Start of Input data

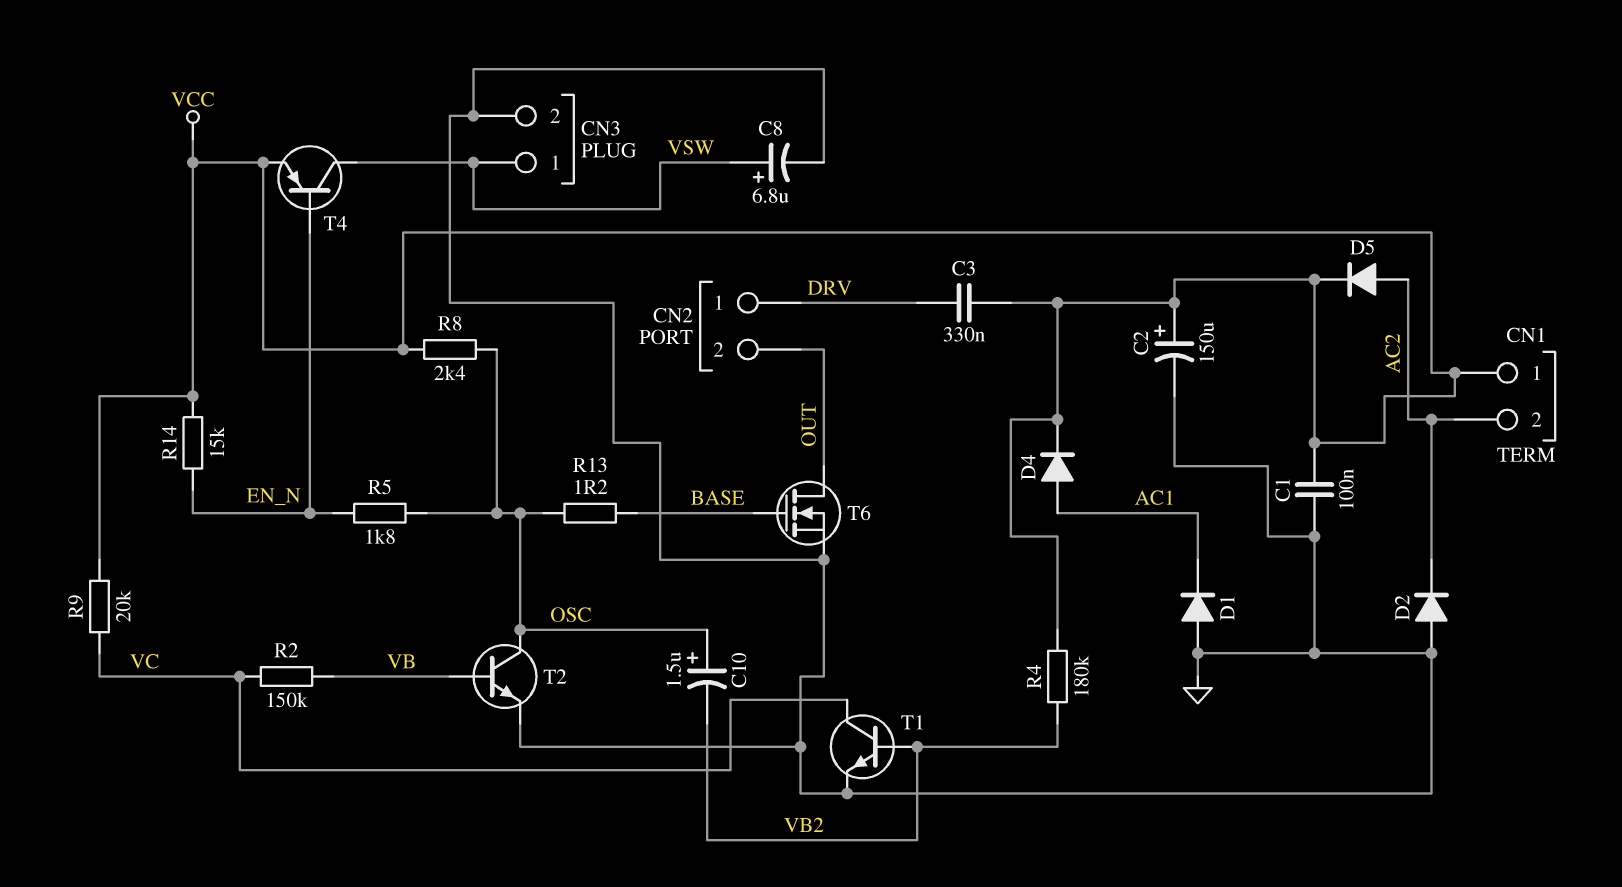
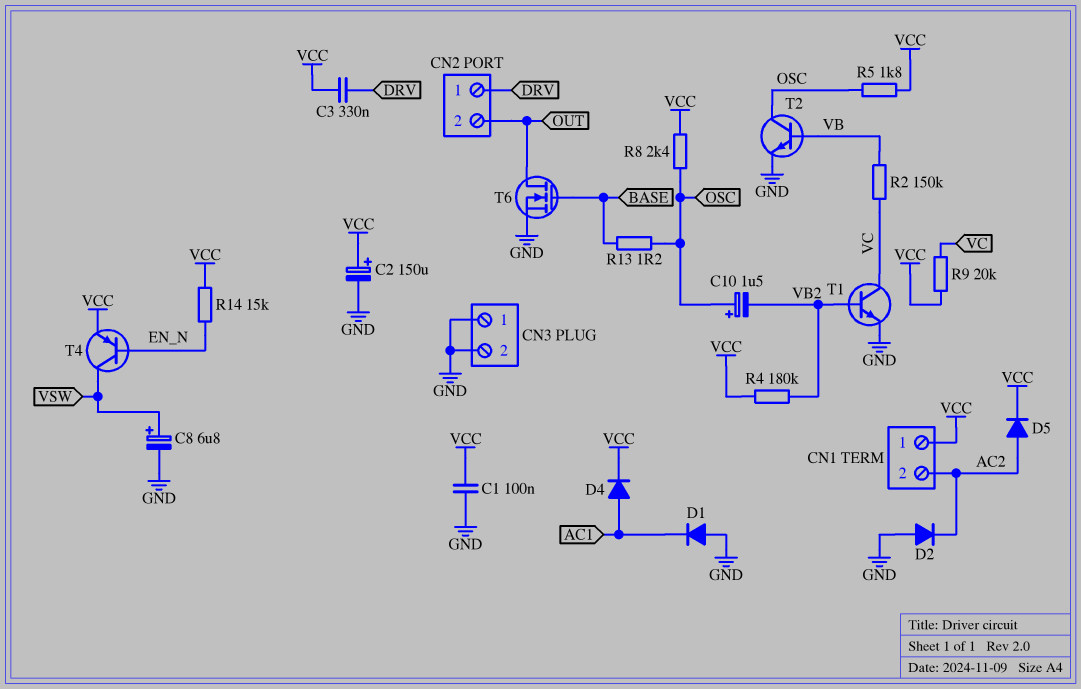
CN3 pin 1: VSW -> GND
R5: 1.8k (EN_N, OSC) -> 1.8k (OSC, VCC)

End of Input data
Start of Input data

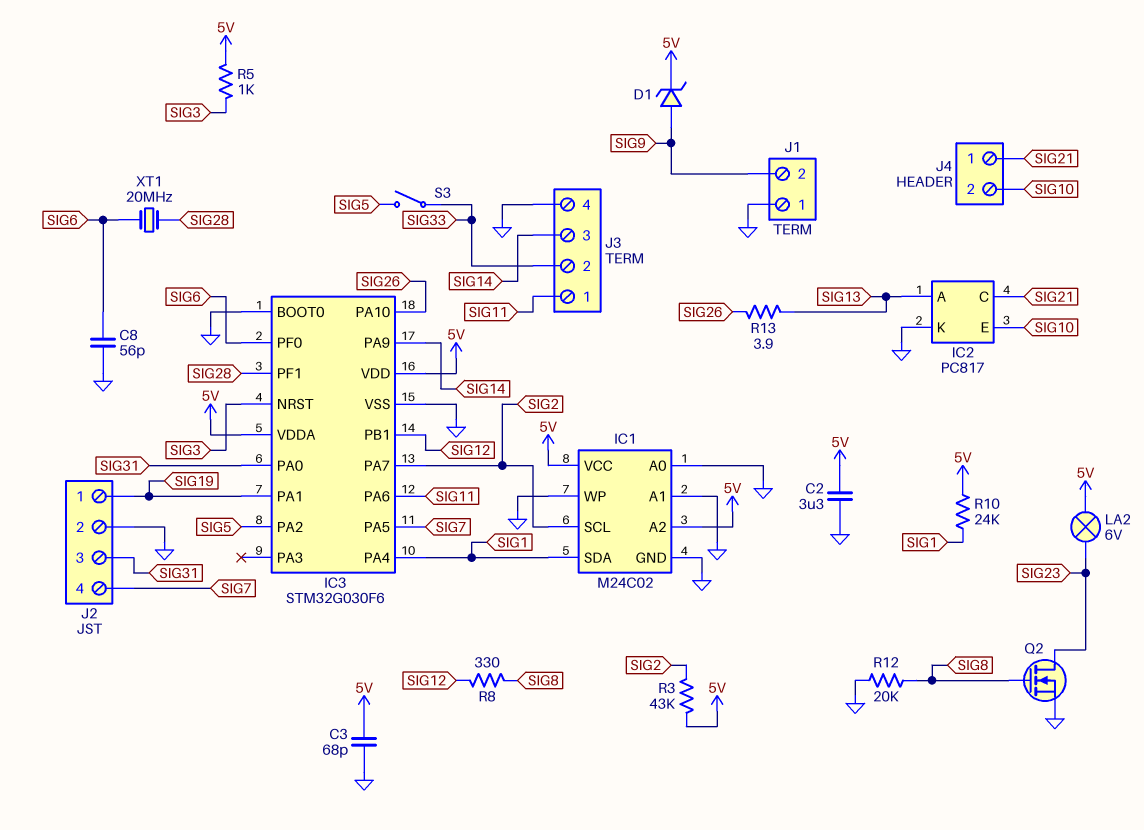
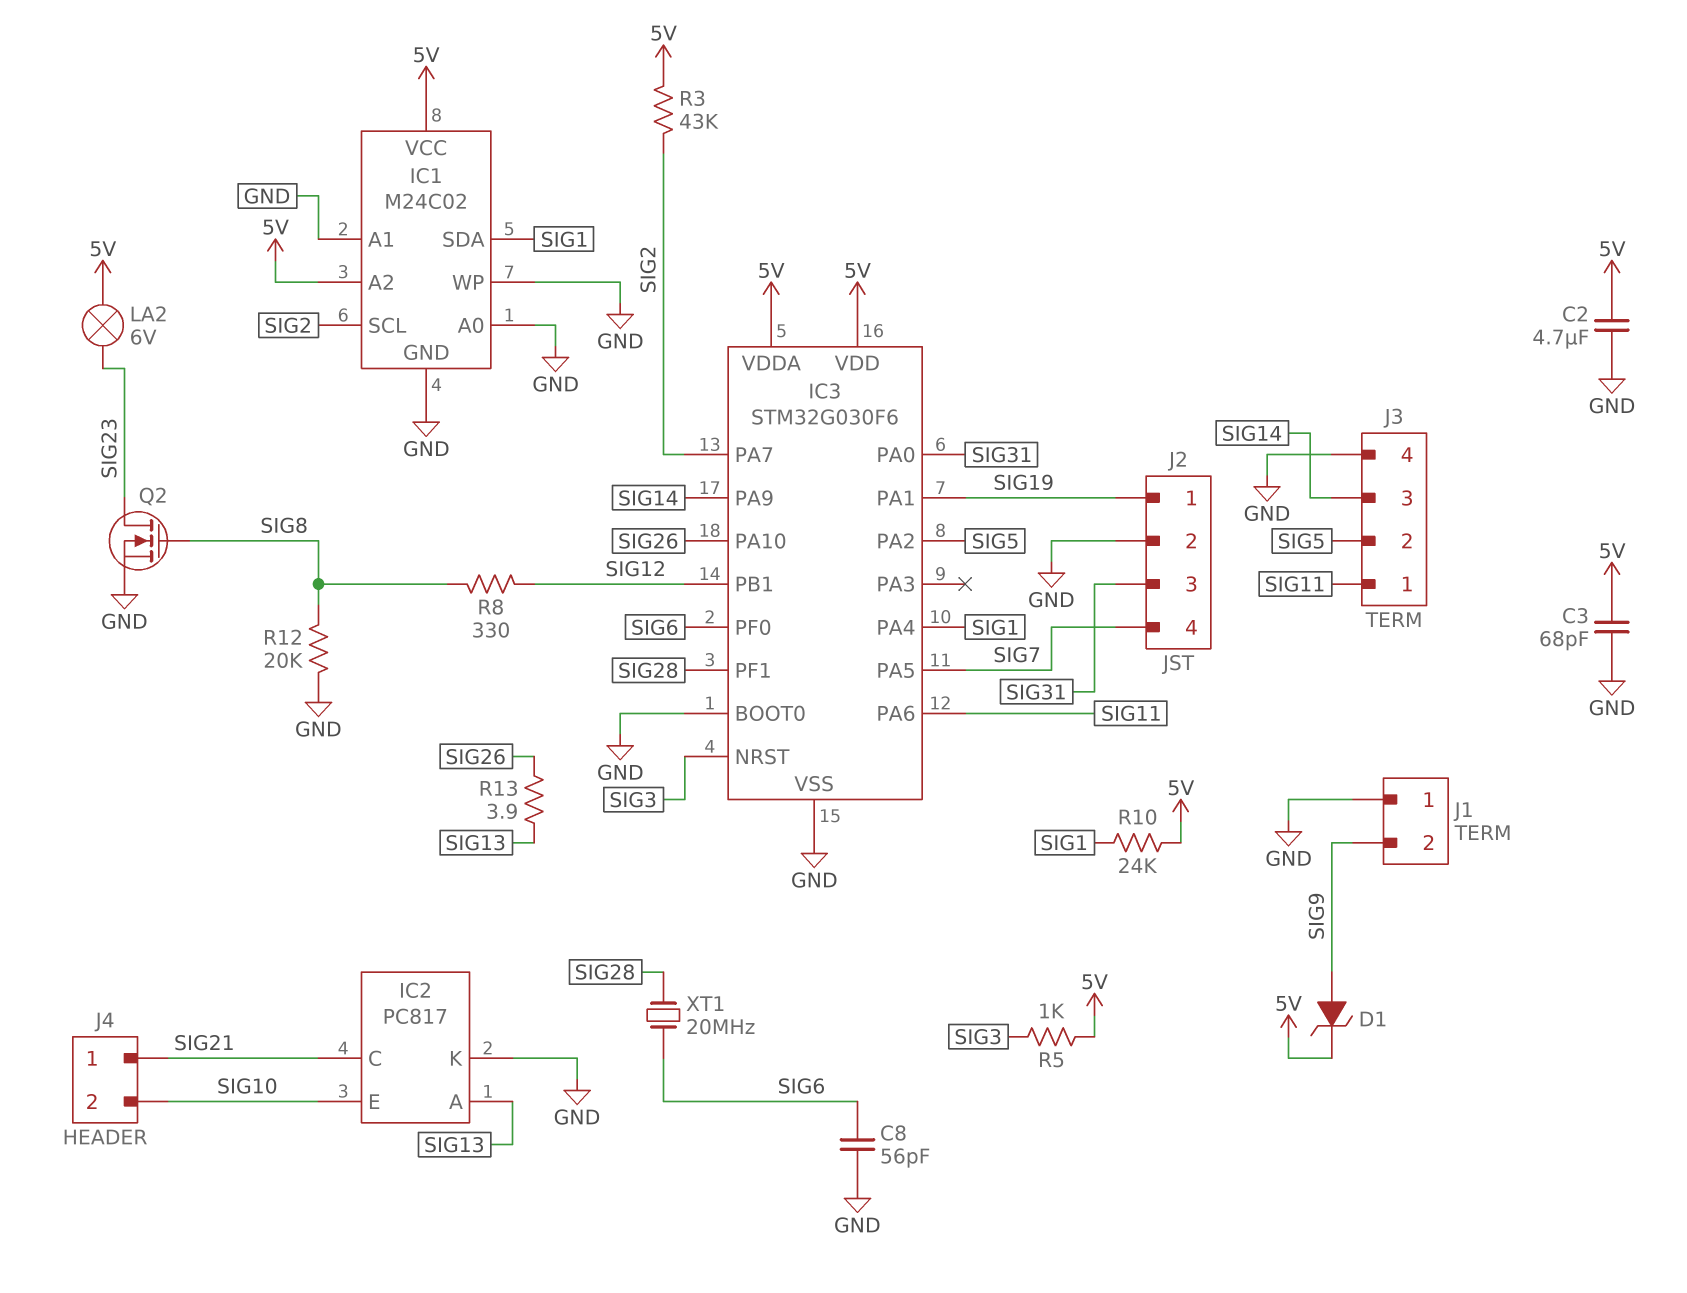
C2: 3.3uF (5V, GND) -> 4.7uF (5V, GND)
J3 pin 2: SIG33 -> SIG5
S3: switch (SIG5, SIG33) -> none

End of Input data

**Problem statement**. Among the lines above, repeat exactly those from the line with "C2: 3.3uF (5V, GND) -> 4.7uF (5V, GND)" to the line with "S3: switch (SIG5, SIG33) -> none", counting both ends.

**Response to the task**.
C2: 3.3uF (5V, GND) -> 4.7uF (5V, GND)
J3 pin 2: SIG33 -> SIG5
S3: switch (SIG5, SIG33) -> none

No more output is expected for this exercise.